*** Opening of Study material ***

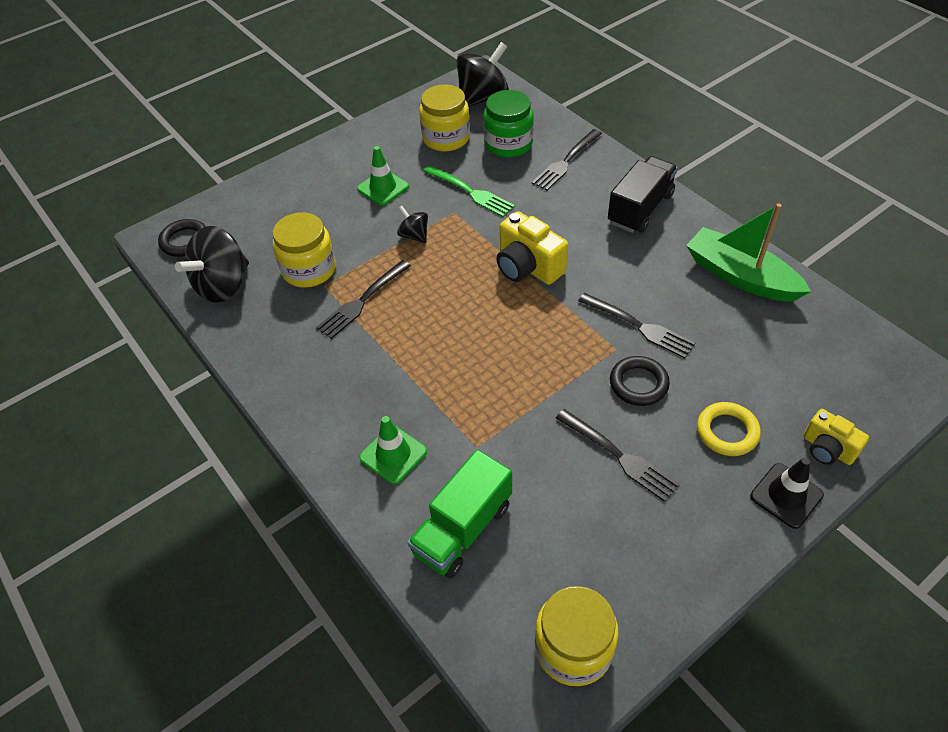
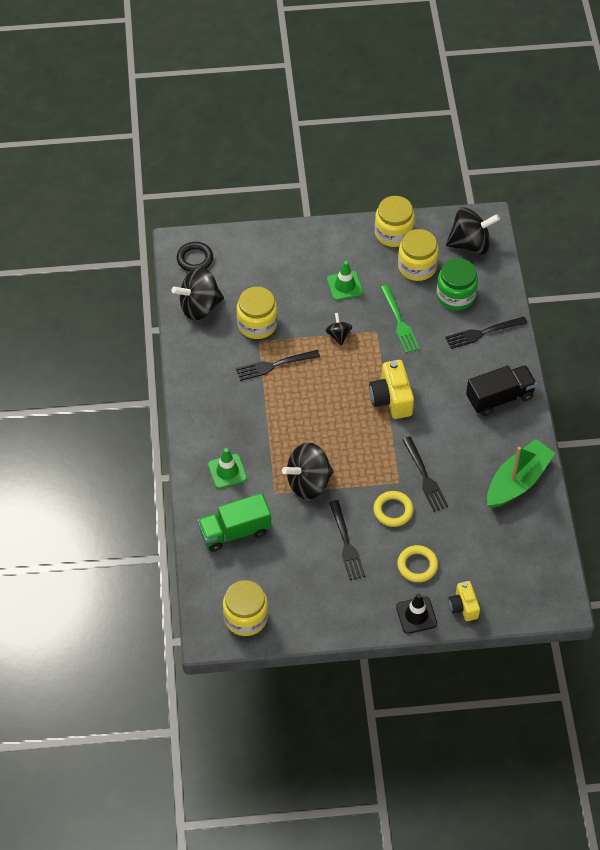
camera: 30 degrees right, 5 degrees up
black ring [610,356,670,406] -> yellow ring [373,491,414,527]
green boat [686,203,811,302] -> green boat turned 60 degrees clockwise [487,439,556,508]
none -> black spinning top [282,443,334,500]
none -> yellow jar [375,196,415,247]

*** Close of Study material ***

Give back the line containing "green boat [686,203,811,302]" and all the lines after it through the end of the records, unchanged.

● Written solution
green boat [686,203,811,302] -> green boat turned 60 degrees clockwise [487,439,556,508]
none -> black spinning top [282,443,334,500]
none -> yellow jar [375,196,415,247]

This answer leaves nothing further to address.